以下の行から文字列「shape」を含む行をすべて抜き出し、書き写してください。大文字と小文字は区別します。

• **保存された項目**:
━━━━━━━━━━━━━━━━

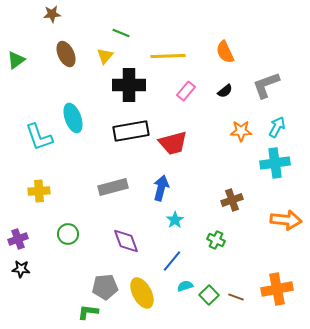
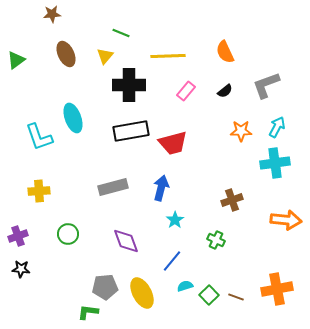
purple cross: moved 3 px up
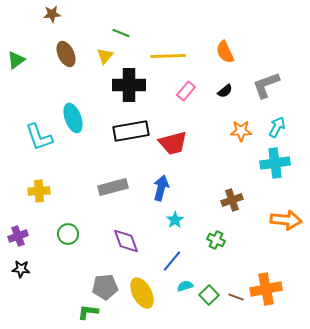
orange cross: moved 11 px left
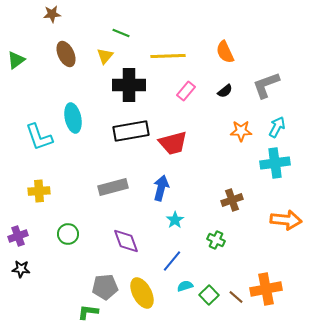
cyan ellipse: rotated 8 degrees clockwise
brown line: rotated 21 degrees clockwise
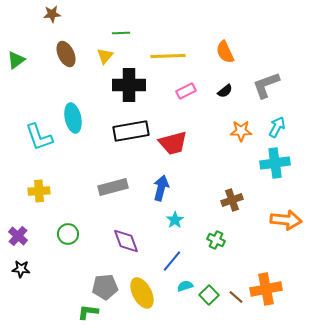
green line: rotated 24 degrees counterclockwise
pink rectangle: rotated 24 degrees clockwise
purple cross: rotated 30 degrees counterclockwise
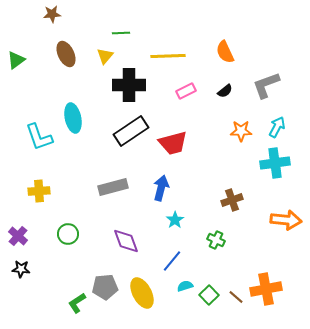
black rectangle: rotated 24 degrees counterclockwise
green L-shape: moved 11 px left, 9 px up; rotated 40 degrees counterclockwise
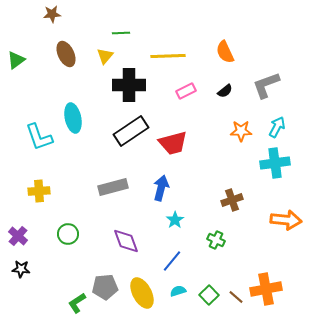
cyan semicircle: moved 7 px left, 5 px down
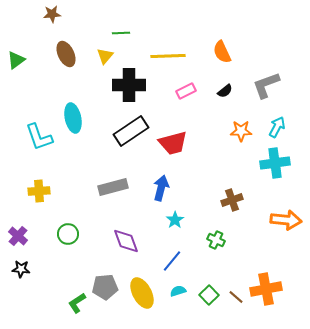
orange semicircle: moved 3 px left
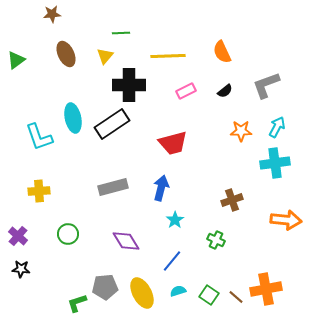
black rectangle: moved 19 px left, 7 px up
purple diamond: rotated 12 degrees counterclockwise
green square: rotated 12 degrees counterclockwise
green L-shape: rotated 15 degrees clockwise
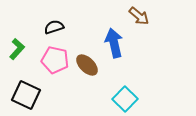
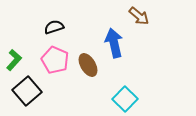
green L-shape: moved 3 px left, 11 px down
pink pentagon: rotated 12 degrees clockwise
brown ellipse: moved 1 px right; rotated 15 degrees clockwise
black square: moved 1 px right, 4 px up; rotated 24 degrees clockwise
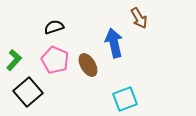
brown arrow: moved 2 px down; rotated 20 degrees clockwise
black square: moved 1 px right, 1 px down
cyan square: rotated 25 degrees clockwise
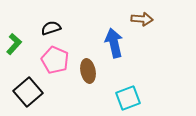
brown arrow: moved 3 px right, 1 px down; rotated 55 degrees counterclockwise
black semicircle: moved 3 px left, 1 px down
green L-shape: moved 16 px up
brown ellipse: moved 6 px down; rotated 20 degrees clockwise
cyan square: moved 3 px right, 1 px up
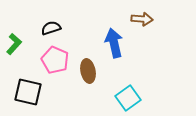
black square: rotated 36 degrees counterclockwise
cyan square: rotated 15 degrees counterclockwise
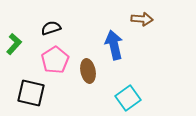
blue arrow: moved 2 px down
pink pentagon: rotated 16 degrees clockwise
black square: moved 3 px right, 1 px down
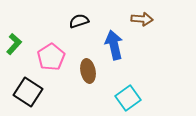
black semicircle: moved 28 px right, 7 px up
pink pentagon: moved 4 px left, 3 px up
black square: moved 3 px left, 1 px up; rotated 20 degrees clockwise
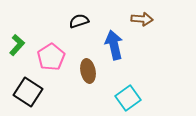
green L-shape: moved 3 px right, 1 px down
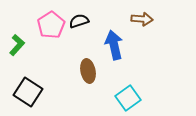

━━━━━━━━━━━━━━━━

• **出力全文**:
green L-shape: moved 11 px left, 9 px up; rotated 40 degrees counterclockwise
green L-shape: rotated 15 degrees clockwise
green L-shape: moved 3 px left, 11 px down
green L-shape: moved 16 px up
green L-shape: moved 3 px right, 1 px down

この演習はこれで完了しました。